### WHAT THIS TASK INVOLVES
Print the records below word for word, but leave out the pictures.

### EXERCISE MATERIAL
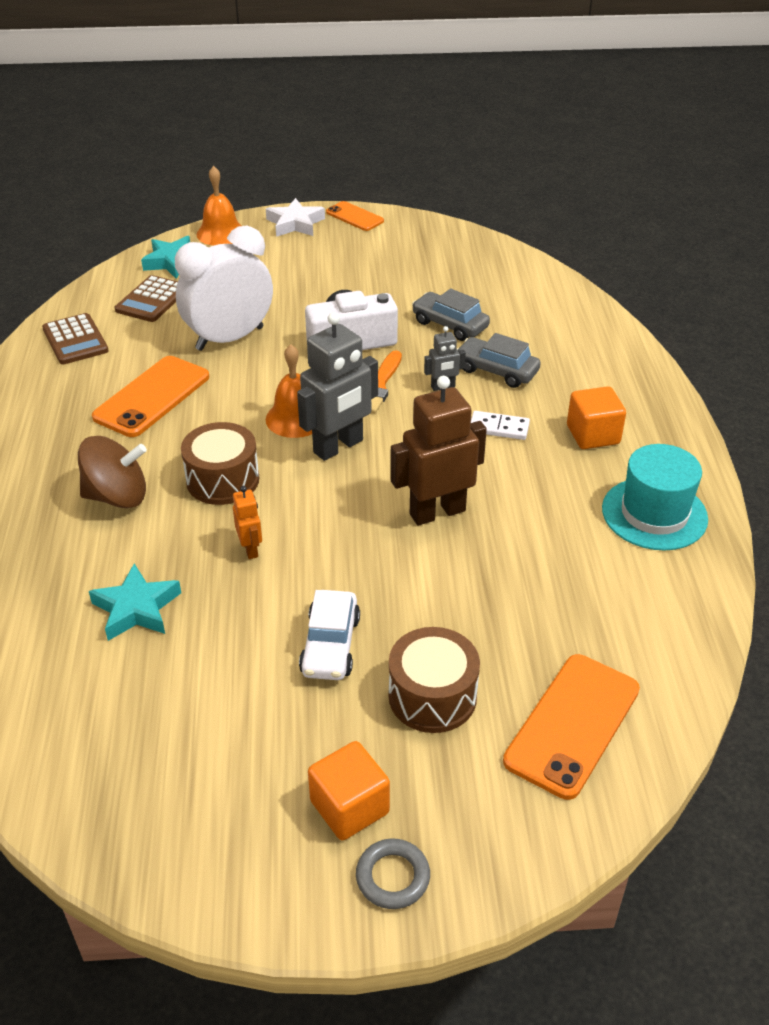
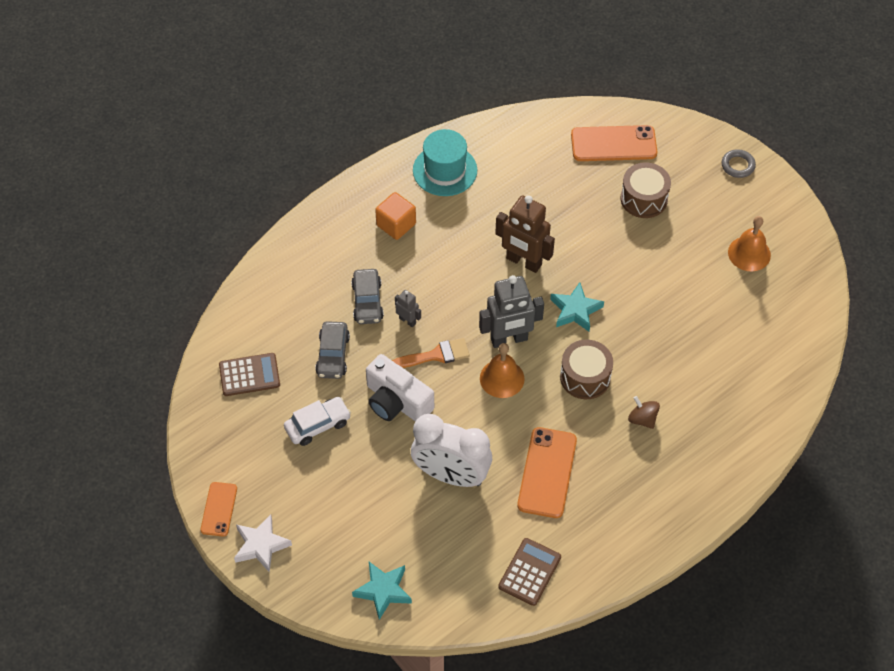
camera: 125 degrees left, 15 degrees up
(117, 496) = (642, 419): brown spinning top -> brown spinning top, size x0.61
(136, 608) = (703, 347): turquoise star -> turquoise star (575, 310)
(152, 300) = (444, 563): brown calculator -> brown calculator (249, 375)
(152, 397) = (547, 472): orange phone -> orange phone turned 75 degrees counterclockwise
(221, 233) = (315, 590): orange bell -> orange bell (749, 253)
(250, 549) = (623, 326): orange robot -> none
(330, 645) = (651, 253): white car -> white car (318, 425)
(338, 447) = (509, 339): grey robot -> grey robot turned 150 degrees clockwise
(349, 807) = (723, 196): orange cube -> none
(499, 428) = (426, 271): white domino -> none

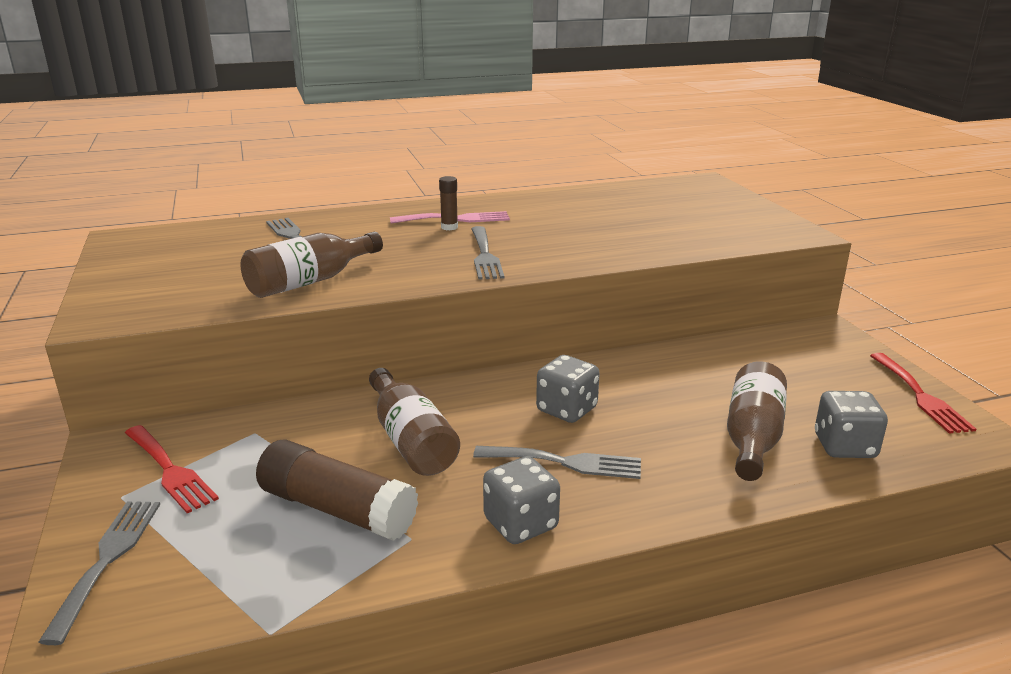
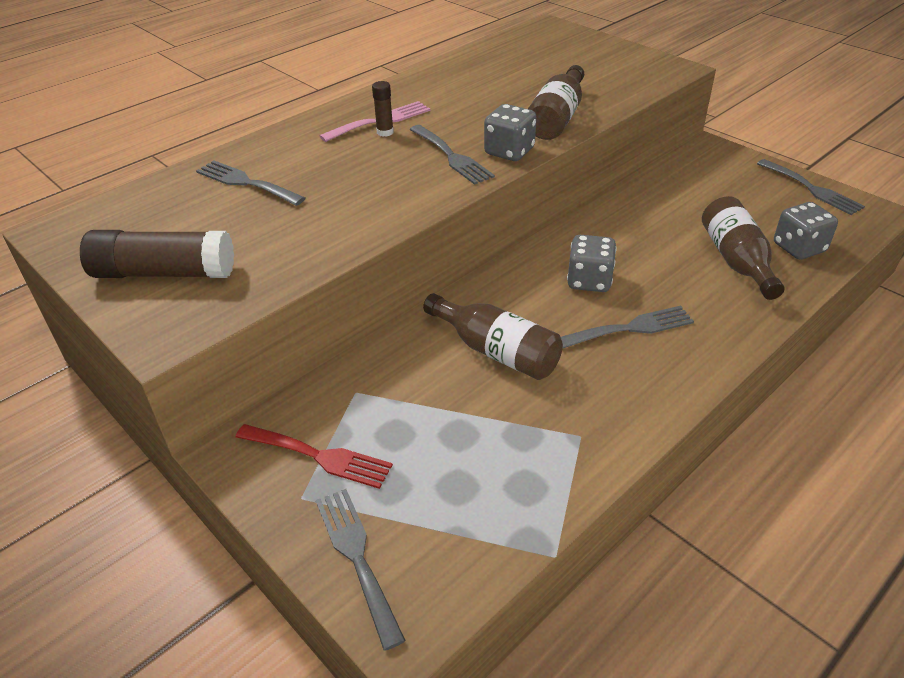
camera: 25 degrees left, 15 degrees up
(310, 281) = (325, 230): brown bottle -> brown bottle (557, 118)
(337, 509) = (500, 434): brown glue stick -> brown glue stick (164, 273)
(521, 524) = (646, 392): grey dice -> grey dice (509, 152)
(920, 396) = (812, 189): red fork -> grey fork

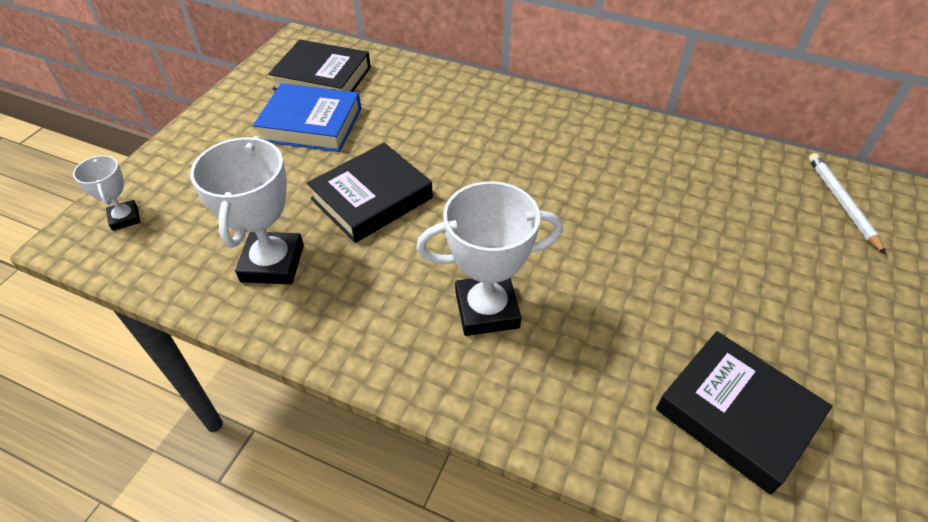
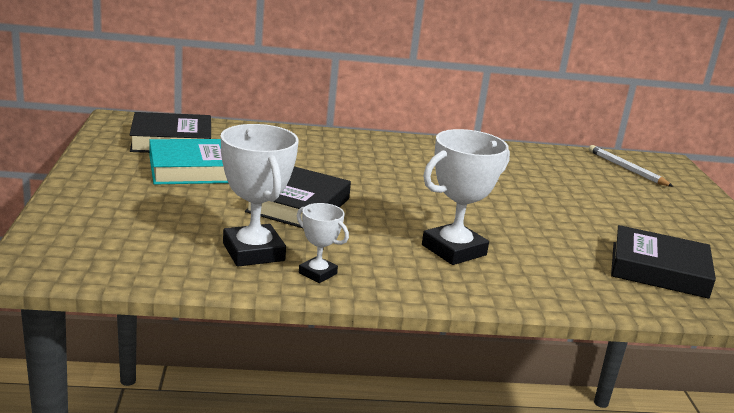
camera: 30 degrees left, 25 degrees down
(125, 218) = (72, 246): white trophy -> white trophy (317, 273)
(311, 124) = (193, 169): blue book -> turquoise book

### PROBLEM SOLUTION
camera: 125 degrees left, 15 degrees up
(117, 496) = (642, 419): brown spinning top -> brown spinning top, size x0.61
(136, 608) = (703, 347): turquoise star -> turquoise star (575, 310)
(152, 300) = (444, 563): brown calculator -> brown calculator (249, 375)
(152, 397) = (547, 472): orange phone -> orange phone turned 75 degrees counterclockwise
(221, 233) = (315, 590): orange bell -> orange bell (749, 253)
(250, 549) = (623, 326): orange robot -> none
(330, 645) = (651, 253): white car -> white car (318, 425)
(338, 447) = (509, 339): grey robot -> grey robot turned 150 degrees clockwise
(349, 807) = (723, 196): orange cube -> none
(499, 428) = (426, 271): white domino -> none

camera: 25 degrees left, 15 degrees up
(310, 281) = (325, 230): brown bottle -> brown bottle (557, 118)
(337, 509) = (500, 434): brown glue stick -> brown glue stick (164, 273)
(521, 524) = (646, 392): grey dice -> grey dice (509, 152)
(920, 396) = (812, 189): red fork -> grey fork

camera: 30 degrees left, 25 degrees down
(125, 218) = (72, 246): white trophy -> white trophy (317, 273)
(311, 124) = (193, 169): blue book -> turquoise book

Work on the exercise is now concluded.